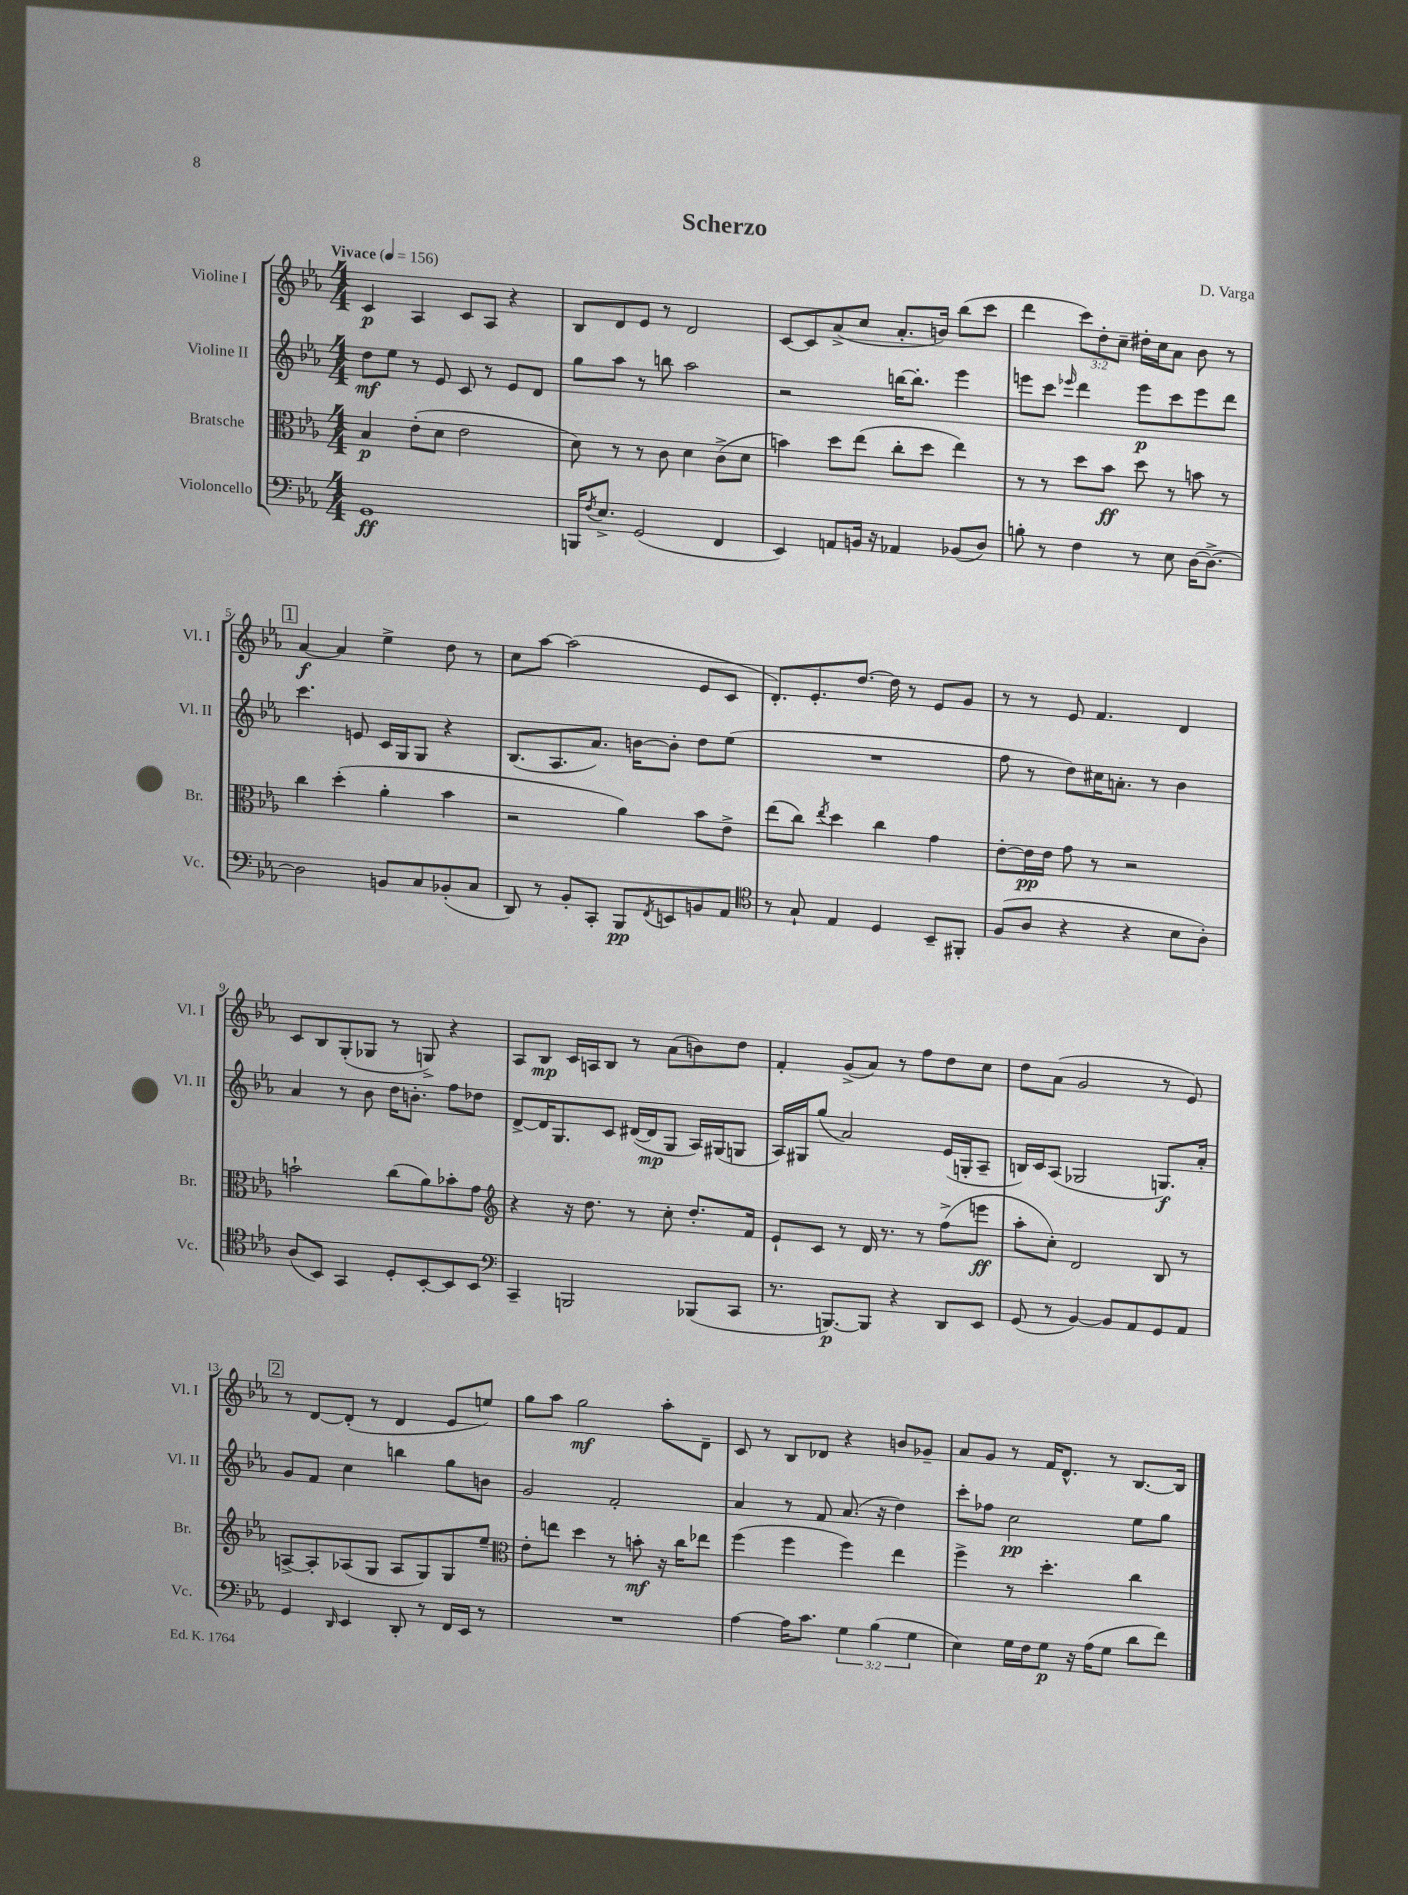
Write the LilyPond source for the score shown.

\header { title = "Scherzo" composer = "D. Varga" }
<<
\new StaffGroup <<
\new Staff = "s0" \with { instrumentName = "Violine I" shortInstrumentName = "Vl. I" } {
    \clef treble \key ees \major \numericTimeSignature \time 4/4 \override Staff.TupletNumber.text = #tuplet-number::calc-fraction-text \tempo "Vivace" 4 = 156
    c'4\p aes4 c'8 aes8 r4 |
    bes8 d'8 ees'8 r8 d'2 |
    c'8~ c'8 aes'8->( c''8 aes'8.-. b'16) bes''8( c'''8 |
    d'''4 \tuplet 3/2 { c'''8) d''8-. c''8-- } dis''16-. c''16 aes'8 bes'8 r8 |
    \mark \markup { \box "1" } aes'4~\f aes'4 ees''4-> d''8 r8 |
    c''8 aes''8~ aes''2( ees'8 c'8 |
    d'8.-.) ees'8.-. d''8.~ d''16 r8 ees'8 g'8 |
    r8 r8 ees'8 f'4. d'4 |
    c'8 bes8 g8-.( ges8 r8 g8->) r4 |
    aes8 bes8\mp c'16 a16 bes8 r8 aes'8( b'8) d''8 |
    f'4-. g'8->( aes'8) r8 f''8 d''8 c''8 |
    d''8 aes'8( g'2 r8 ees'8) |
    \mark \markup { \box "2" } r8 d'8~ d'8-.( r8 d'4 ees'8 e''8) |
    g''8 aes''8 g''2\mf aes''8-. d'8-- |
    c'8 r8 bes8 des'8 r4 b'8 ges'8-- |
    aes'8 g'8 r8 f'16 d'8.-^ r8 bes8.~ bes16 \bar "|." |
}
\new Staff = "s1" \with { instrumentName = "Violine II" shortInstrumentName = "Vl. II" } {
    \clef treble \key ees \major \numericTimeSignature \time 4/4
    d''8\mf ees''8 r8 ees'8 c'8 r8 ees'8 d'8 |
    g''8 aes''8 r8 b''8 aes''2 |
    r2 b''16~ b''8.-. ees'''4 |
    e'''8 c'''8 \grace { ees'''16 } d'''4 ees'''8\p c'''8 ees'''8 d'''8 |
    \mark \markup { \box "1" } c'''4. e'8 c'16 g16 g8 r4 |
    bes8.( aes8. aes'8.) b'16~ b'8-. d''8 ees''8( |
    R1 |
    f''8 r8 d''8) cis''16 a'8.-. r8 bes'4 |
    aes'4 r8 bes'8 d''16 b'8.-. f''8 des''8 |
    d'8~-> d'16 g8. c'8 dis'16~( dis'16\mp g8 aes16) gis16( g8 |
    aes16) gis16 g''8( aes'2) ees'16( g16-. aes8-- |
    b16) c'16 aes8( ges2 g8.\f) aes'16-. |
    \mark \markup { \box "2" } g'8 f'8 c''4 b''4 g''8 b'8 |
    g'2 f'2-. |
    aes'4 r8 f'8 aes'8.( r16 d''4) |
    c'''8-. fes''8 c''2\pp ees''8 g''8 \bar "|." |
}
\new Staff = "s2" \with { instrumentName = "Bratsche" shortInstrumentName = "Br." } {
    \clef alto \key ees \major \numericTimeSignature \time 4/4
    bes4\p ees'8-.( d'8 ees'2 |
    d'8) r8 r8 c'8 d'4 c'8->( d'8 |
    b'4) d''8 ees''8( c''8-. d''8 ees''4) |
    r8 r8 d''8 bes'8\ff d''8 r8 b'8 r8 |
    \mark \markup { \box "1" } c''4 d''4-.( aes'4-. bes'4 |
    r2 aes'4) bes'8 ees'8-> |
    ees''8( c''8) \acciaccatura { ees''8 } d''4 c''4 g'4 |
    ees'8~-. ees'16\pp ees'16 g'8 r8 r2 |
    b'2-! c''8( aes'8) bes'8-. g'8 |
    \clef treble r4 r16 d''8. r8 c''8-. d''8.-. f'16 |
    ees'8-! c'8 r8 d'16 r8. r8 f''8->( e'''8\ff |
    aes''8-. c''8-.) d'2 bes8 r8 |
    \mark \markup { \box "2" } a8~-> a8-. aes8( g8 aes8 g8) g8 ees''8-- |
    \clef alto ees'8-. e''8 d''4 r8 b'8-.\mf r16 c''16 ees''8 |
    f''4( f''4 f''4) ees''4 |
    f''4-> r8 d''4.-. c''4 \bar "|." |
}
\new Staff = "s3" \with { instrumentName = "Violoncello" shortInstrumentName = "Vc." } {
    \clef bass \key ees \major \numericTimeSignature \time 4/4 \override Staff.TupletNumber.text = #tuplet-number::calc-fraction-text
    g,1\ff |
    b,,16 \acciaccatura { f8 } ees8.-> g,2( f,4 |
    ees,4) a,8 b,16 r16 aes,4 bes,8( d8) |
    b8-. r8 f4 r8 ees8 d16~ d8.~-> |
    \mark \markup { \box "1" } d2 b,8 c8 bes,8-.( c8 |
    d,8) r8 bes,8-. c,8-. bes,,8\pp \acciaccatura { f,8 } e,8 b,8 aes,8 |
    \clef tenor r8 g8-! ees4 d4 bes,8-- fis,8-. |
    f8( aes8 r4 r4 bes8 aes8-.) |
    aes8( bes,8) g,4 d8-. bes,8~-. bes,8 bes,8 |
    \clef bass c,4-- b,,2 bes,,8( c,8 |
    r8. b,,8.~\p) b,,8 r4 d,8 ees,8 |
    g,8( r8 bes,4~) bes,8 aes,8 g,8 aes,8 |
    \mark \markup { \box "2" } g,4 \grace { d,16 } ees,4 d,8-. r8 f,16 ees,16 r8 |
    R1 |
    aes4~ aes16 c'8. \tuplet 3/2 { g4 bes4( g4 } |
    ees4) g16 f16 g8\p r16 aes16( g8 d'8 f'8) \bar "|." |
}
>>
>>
□ □ □ □
§ **Your task**
Please locate every line in the data above that contains the string "treble" and copy each of those lines out.

§ **Result below**
    \clef treble \key ees \major \numericTimeSignature \time 4/4 \override Staff.TupletNumber.text = #tuplet-number::calc-fraction-text \tempo "Vivace" 4 = 156
    \clef treble \key ees \major \numericTimeSignature \time 4/4
    \clef treble r4 r16 d''8. r8 c''8-. d''8.-. f'16 |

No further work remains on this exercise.